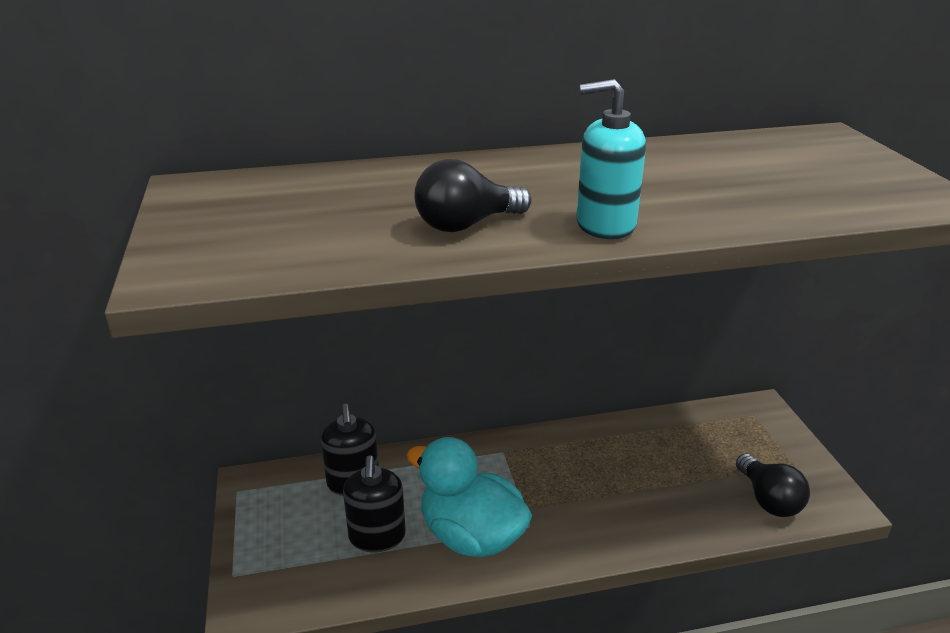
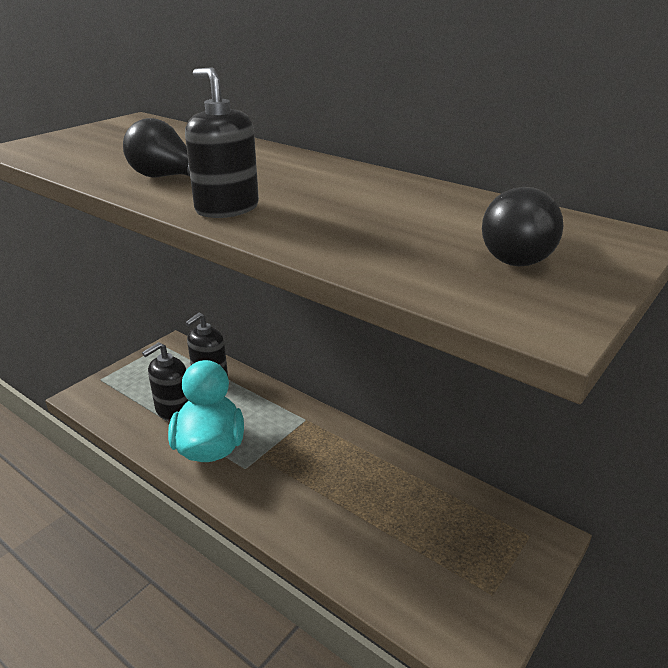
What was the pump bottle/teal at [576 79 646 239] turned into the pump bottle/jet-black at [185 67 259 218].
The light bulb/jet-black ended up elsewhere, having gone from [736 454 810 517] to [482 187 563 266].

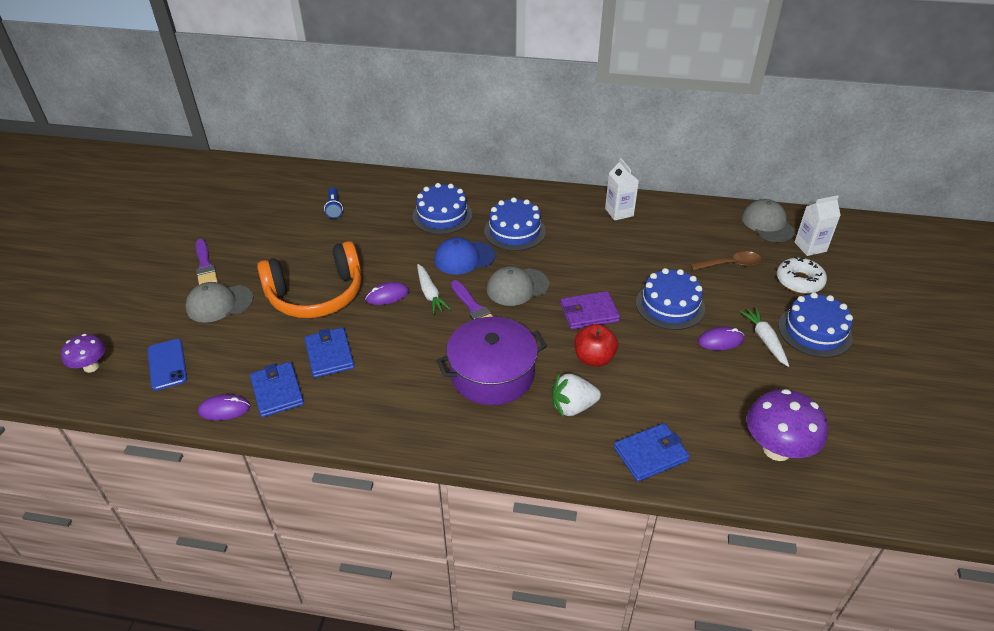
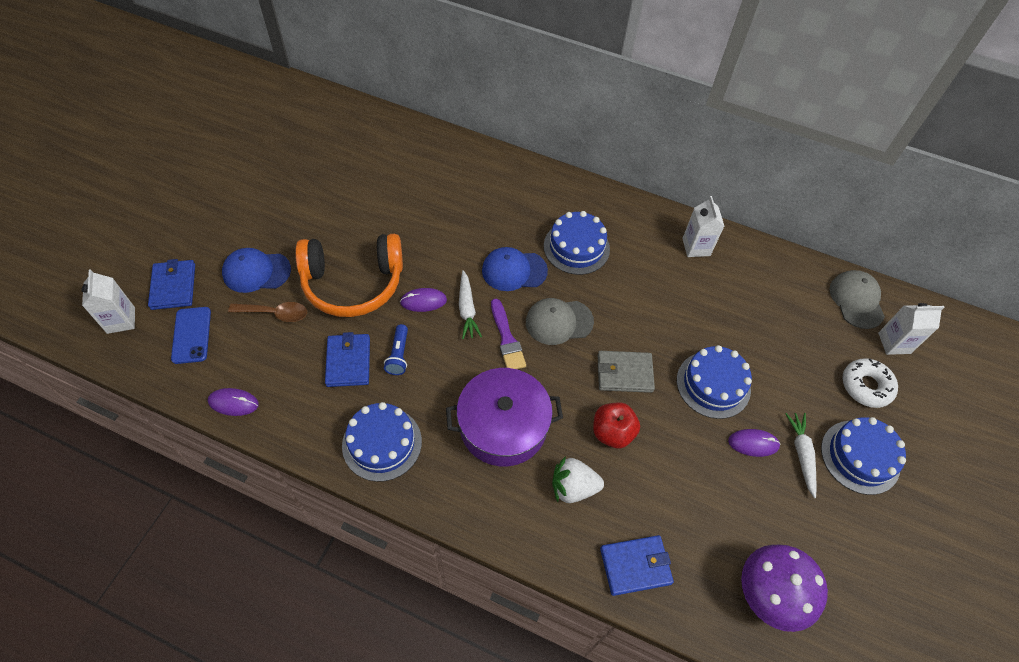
The layer cake/blue ended up elsewhere, having gone from [412 183 472 234] to [342 402 422 482].
The pocket torch/blue ended up elsewhere, having gone from [324 187 343 219] to [384 324 408 375].
The second view lost the brush/purple at [196 239 218 285].
The spoon/dark brown ended up elsewhere, having gone from [690 251 761 270] to [228 302 307 322].
What was the peaked cap/ash-grey at [185 282 253 323] turned into the peaked cap/blue at [222 248 291 293].
What was the card wallet/purple at [560 291 620 329] turned into the card wallet/ash-grey at [598 351 655 393].
Where the fungus/purple stood at [61 334 106 373], the juice carton/pure white came to stand at [82 269 135 334].
The card wallet/blue ended up elsewhere, having gone from [250 362 304 417] to [148 259 195 310].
* * * *
Exercise details | Please print the span that begins at the line holding "The light bulb/jet-black" and ends at the last line of the data, both ends included, with no pictures.

Completed exercise |
The light bulb/jet-black ended up elsewhere, having gone from [736 454 810 517] to [482 187 563 266].

The layer cake/blue ended up elsewhere, having gone from [412 183 472 234] to [342 402 422 482].
The pocket torch/blue ended up elsewhere, having gone from [324 187 343 219] to [384 324 408 375].
The second view lost the brush/purple at [196 239 218 285].
The spoon/dark brown ended up elsewhere, having gone from [690 251 761 270] to [228 302 307 322].
What was the peaked cap/ash-grey at [185 282 253 323] turned into the peaked cap/blue at [222 248 291 293].
What was the card wallet/purple at [560 291 620 329] turned into the card wallet/ash-grey at [598 351 655 393].
Where the fungus/purple stood at [61 334 106 373], the juice carton/pure white came to stand at [82 269 135 334].
The card wallet/blue ended up elsewhere, having gone from [250 362 304 417] to [148 259 195 310].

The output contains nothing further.